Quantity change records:

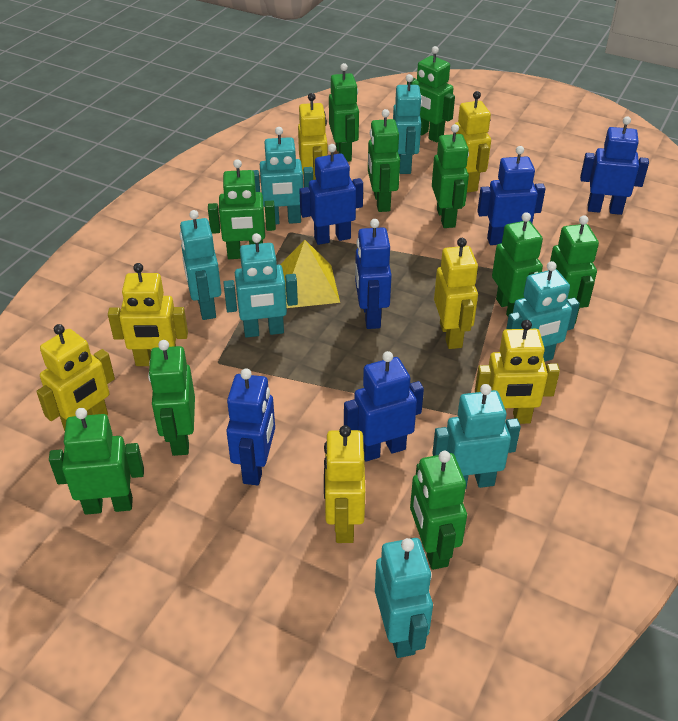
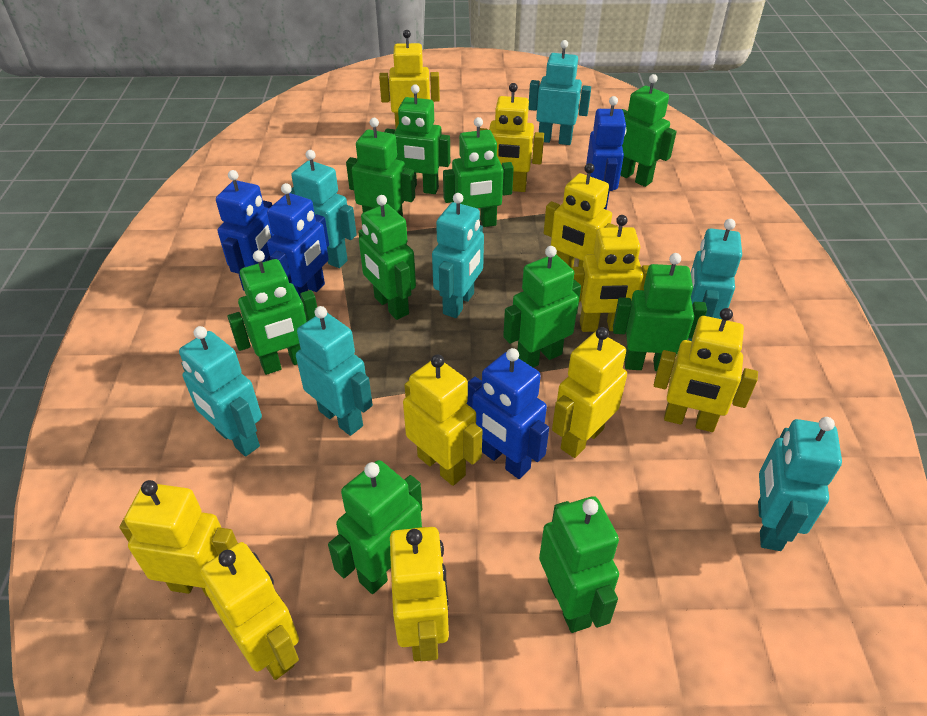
blue robot: 6 -> 4
yellow pyramid: 1 -> 0
yellow robot: 7 -> 10

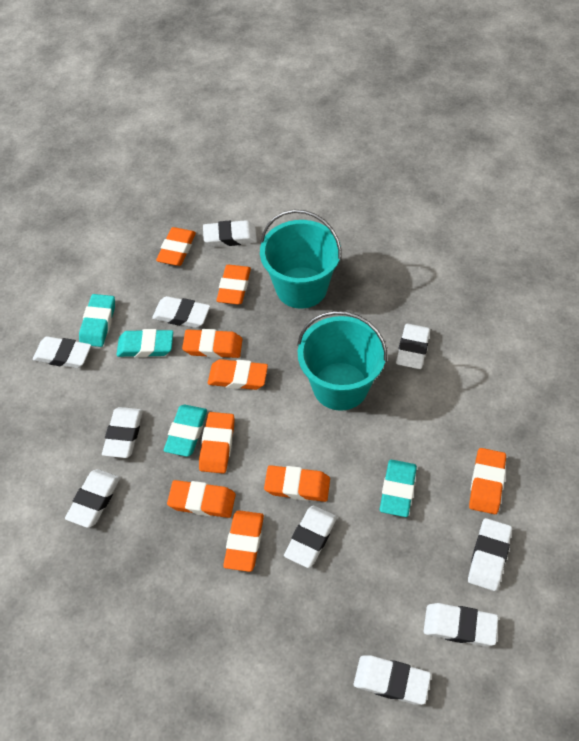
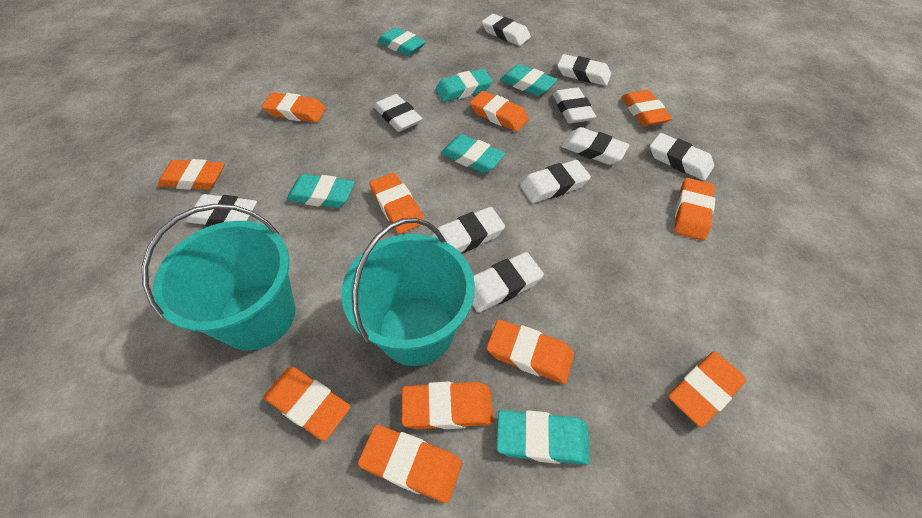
orange eraser: 9 -> 11
turquoise eraser: 4 -> 6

What the exercise asks> Go through the data and count every line where the word "eraser" appears. Give only that count.

Result for this task> 2